[Data records]
☆ ☆ ☆ ☆ ☆

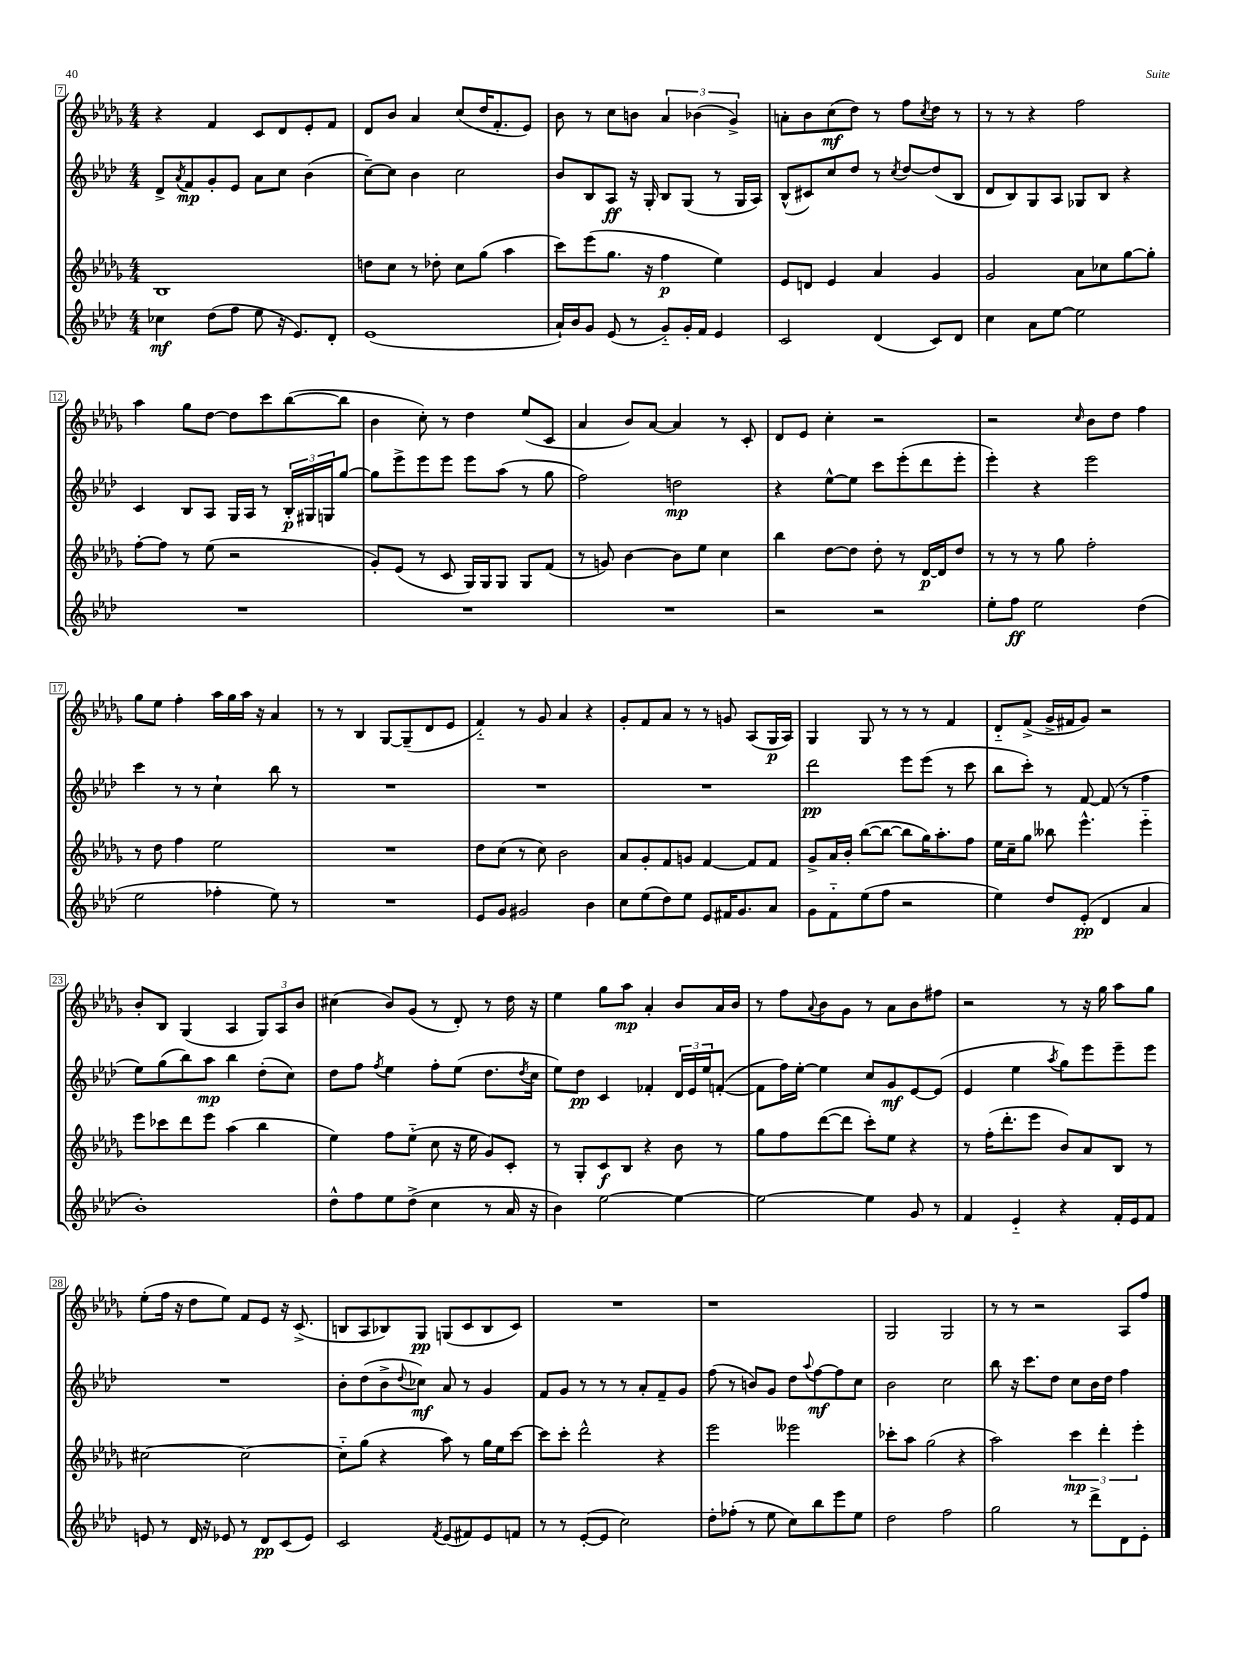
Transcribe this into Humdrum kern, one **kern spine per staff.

**kern	**kern	**kern	**kern
*staff4	*staff3	*staff2	*staff1
*clefG2	*clefG2	*clefG2	*clefG2
*k[b-e-a-d-]	*k[b-e-a-d-g-]	*k[b-e-a-d-]	*k[b-e-a-d-g-]
*M4/4	*M4/4	*M4/4	*M4/4
4cc-	1B-	8d-^	4r
.	.	8qa-	.
.	.	8f	.
(8dd-	.	8g'	4f
8ff	.	8e-	.
8ee-	.	8a-	8c
16r	.	8cc	8d-
8.e-)	.	.	.
.	.	(4b-	8e-'
8d-'	.	.	8f
=	=	=	=
(1e-	8dd	[8cc~)	8d-
.	8cc	8cc]	8b-
.	8r	4b-	4a-
.	8dd-'	.	.
.	8cc	2cc	(8cc
.	(8gg-	.	16dd-
.	.	.	8.f'
.	4aa-	.	.
.	.	.	8e-)
=	=	=	=
16a-`)	8ccc)	8b-	8b-
16b-	.	.	.
8g	(8eee-	8B-	8r
(8e-	8.gg-	8A-	8cc
8r	.	16r	8b
.	16r	16G'	.
8g'~)	4ff	8B-	6a-
16g'	.	(8G	.
.	.	.	(6b-
16f	.	.	.
4e-	4ee-)	8r	.
.	.	.	6g-^)
.	.	16G	.
.	.	16A-)	.
=	=	=	=
2c	8e-	(8B-^^	8a'
.	8d	8c#)	8b-
.	4e-	8cc	(8cc
.	.	8dd-	8dd-)
(4d-	4a-	8r	8r
.	.	8qcc	.
.	.	[8dd-	8ff
.	.	.	8qcc
8c)	4g-	(8dd-]	8dd-
8d-	.	8B-	8r
=	=	=	=
4cc	2g-	8d-	8r
.	.	8B-)	8r
8a-	.	8G	4r
[8ee-	.	8A-	.
2ee-]	8a-	8G-	2ff
.	8cc-	8B-	.
.	[8gg-	4r	.
.	8gg-']	.	.
=	=	=	=
1r	[8ff'	4c	4aa-
.	8ff]	.	.
.	8r	8B-	8gg-
.	(8ee-	8A-	[8dd-
.	2r	16G	8dd-]
.	.	16A-	.
.	.	8r	8ccc
.	.	24B-'	([8bb-
.	.	24G#	.
.	.	24G	.
.	.	[8gg	8bb-]
=	=	=	=
1r	8g-')	8gg]	4b-
.	(8e-	8eee-^	.
.	8r	8eee-	8cc')
.	8c	8eee-	8r
.	16G-)	8eee-	4dd-
.	16G-	.	.
.	8G-	(8aa-	.
.	8G-	8r	(8ee-
.	(8f	8gg	8c
=	=	=	=
1r	8r	2ff)	4a-
.	8g)	.	.
.	[4b-	.	8b-)
.	.	.	[8a-
.	8b-]	2dd	4a-]
.	8ee-	.	.
.	4cc	.	8r
.	.	.	8c'
=	=	=	=
2r	4bb-	4r	8d-
.	.	.	8e-
.	[8dd-	[8ee-^^	4cc'
.	8dd-]	8ee-]	.
2r	8dd-'	8ccc	2r
.	8r	(8eee-'	.
.	[16d-	8ddd-	.
.	16d-]	.	.
.	8dd-	8eee-'	.
=	=	=	=
8ee-'	8r	4eee-')	2r
8ff	8r	.	.
2ee-	8r	4r	.
.	8gg-	.	.
.	.	.	16qqcc
.	2ff'	2eee-	8b-
.	.	.	8dd-
(4dd-	.	.	4ff
=	=	=	=
2ee-	8r	4ccc	8gg-
.	8dd-	.	8ee-
.	4ff	8r	4ff'
.	.	8r	.
4ff-'	2ee-	4cc`	16aa-
.	.	.	16gg-
.	.	.	16aa-
.	.	.	16r
8ee-)	.	8bb-	4a-
8r	.	8r	.
=	=	=	=
1r	1r	1r	8r
.	.	.	8r
.	.	.	4B-
.	.	.	[8G-
.	.	.	(8G-~]
.	.	.	8d-
.	.	.	8e-
=	=	=	=
8e-	8dd-	1r	4f'~)
8g	(8cc	.	.
2g#	8r	.	8r
.	8cc)	.	8g-
.	2b-	.	4a-
4b-	.	.	4r
=	=	=	=
8cc	8a-	1r	8g-'
(8ee-	8g-'	.	8f
8dd-)	8f	.	8a-
8ee-	8g	.	8r
8e-	[4f	.	8r
16f#	.	.	8g
8.g	.	.	.
.	8f]	.	(8A-
8a-	8f	.	16G-
.	.	.	16A-)
=	=	=	=
8g	8g-^	2ddd-	4G-
8f'~	16a-	.	.
.	16b-'	.	.
(8ee-	([8bb-	.	8G-
8ff	8bb-_	.	8r
2r	8bb-]	8eee-	8r
.	16gg-)	(8eee-	8r
.	8.aa-'	.	.
.	.	8r	4f
.	8ff	8ccc	.
=	=	=	=
4ee-)	16ee-	8bb-	8d-'~
.	16cc~	.	.
.	8gg-	8ccc')	(8f^
8dd-	8bb--	8r	16g-^
.	.	.	16f#
(8e-'	4.eee-^^	[8f	8g-)
4d-	.	(8f]	2r
.	.	8r	.
4a-	4eee-'~	4ff	.
=	=	=	=
1b-')	8eee-	8ee-)	8b-'
.	8ccc-	(8gg	8B-
.	8ddd-	8bb-)	(4G-
.	8eee-	8aa-	.
.	(4aa-	4bb-	4A-
.	4bb-	(8dd-'	12G-)
.	.	.	12A-
.	.	8cc)	.
.	.	.	12b-
=	=	=	=
8dd-^^	4ee-)	8dd-	(4cc#
8ff	.	8ff	.
.	.	8qff	.
8ee-	8ff	4ee-	8b-)
(8dd-^	(8ee-'~	.	(8g-
4cc	8cc	8ff'	8r
.	16r	(8ee-	8d-')
.	16ee-	.	.
8r	8g-)	8.dd-	8r
16a-	8c'	.	16dd-
.	.	8qdd-	.
16r	.	16cc	16r
=	=	=	=
4b-)	8r	8ee-)	4ee-
.	8G-'	8dd-	.
[2ee-	8c	4c	8gg-
.	8B-	.	8aa-
.	4r	4f-'	4a-'
4ee-_	8b-	24d-	8b-
.	.	24e-	.
.	.	24ee-	.
.	8r	([8f'	16a-
.	.	.	16b-
=	=	=	=
2ee-_	8gg-	8f]	8r
.	8ff	16ff)	8ff
.	.	[16ee-'	.
.	.	.	8qqa-
.	([8ddd-	4ee-]	8b-
.	8ddd-]	.	8g-
4ee-]	8ccc')	8cc	8r
.	8ee-	8g	8a-
8g	4r	[8e-	8b-
8r	.	(8e-]	8ff#
=	=	=	=
4f	8r	4e-	2r
.	(16ff'	.	.
.	8.ddd-'	.	.
4e-'~	.	4ee-	.
.	8eee-	.	.
.	.	8qaa-	.
4r	8b-)	8gg)	8r
.	8a-	8eee-	16r
.	.	.	16gg-
16f'	8B-	8eee-~	8aa-
16e-	.	.	.
8f	8r	8eee-	8gg-
=	=	=	=
8e	[2cc#	1r	(8ee-'
8r	.	.	16ff
.	.	.	16r
16d-	.	.	8dd-
16r	.	.	.
8e-	.	.	8ee-)
8r	2cc#_	.	8f
8d-	.	.	8e-
(8c	.	.	16r
.	.	.	(8.c^
8e-)	.	.	.
=	=	=	=
2c	8cc#'~]	8b-'	8B
.	(8gg-	(8dd-	8A-
.	4r	8b-^	8B-)
.	.	8qqdd-	.
.	.	8cc-)	8G-
8qf	.	.	.
(8e-	8aa-)	8a-	(8G
8f#)	8r	8r	8c
8e-	16gg-	4g	8B-
.	16ee-	.	.
8f	[8ccc	.	8c)
=	=	=	=
8r	8ccc]	8f	1r
8r	8ccc'	8g	.
([8e-'	2ddd-^^	8r	.
8e-]	.	8r	.
2cc)	.	8r	.
.	.	8a-'	.
.	4r	8f~	.
.	.	8g	.
=	=	=	=
8dd-'	2eee-	(8ff	1r
(8ff-'	.	8r	.
8r	.	8b)	.
8ee-	.	8g	.
8cc)	2eee--	8dd-	.
.	.	8qqaa-	.
8bb-	.	[8ff	.
8eee-	.	8ff]	.
8ee-	.	8cc	.
=	=	=	=
2dd-	8ccc-'	2b-	2G-
.	8aa-	.	.
.	(2gg-	.	.
2ff	.	2cc	2G-
.	4r	.	.
=	=	=	=
2gg	2aa-)	8bb-	8r
.	.	16r	8r
.	.	8.ccc	.
.	.	.	2r
.	.	8dd-	.
8r	6ccc	8cc	.
8ddd-^	.	16b-	.
.	6ddd-'	.	.
.	.	16dd-	.
8d-	.	4ff	8A-
.	6eee-'	.	.
8e-'	.	.	8ff
==	==	==	==
*-	*-	*-	*-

☆ ☆ ☆ ☆ ☆

== What you should do ==
In the rows above, count the lines that contain the string "kern", treating uppercase and lowercase letters as different. Reply with the number alone.

== Full output ==
2